## Exercise data
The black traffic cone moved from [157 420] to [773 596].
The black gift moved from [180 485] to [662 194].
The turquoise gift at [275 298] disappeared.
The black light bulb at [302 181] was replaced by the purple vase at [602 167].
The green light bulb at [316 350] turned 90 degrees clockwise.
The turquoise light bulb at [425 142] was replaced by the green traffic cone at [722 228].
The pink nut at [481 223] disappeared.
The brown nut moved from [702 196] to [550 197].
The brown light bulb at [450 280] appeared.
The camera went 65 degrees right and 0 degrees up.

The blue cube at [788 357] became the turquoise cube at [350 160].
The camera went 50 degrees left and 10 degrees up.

## Assignment
Beginning with the line that contains "The pink nut at [481 223] disappeared.", repeat every line through the end of the records and nothing more.

## Your solution
The pink nut at [481 223] disappeared.
The brown nut moved from [702 196] to [550 197].
The brown light bulb at [450 280] appeared.
The camera went 65 degrees right and 0 degrees up.

The blue cube at [788 357] became the turquoise cube at [350 160].
The camera went 50 degrees left and 10 degrees up.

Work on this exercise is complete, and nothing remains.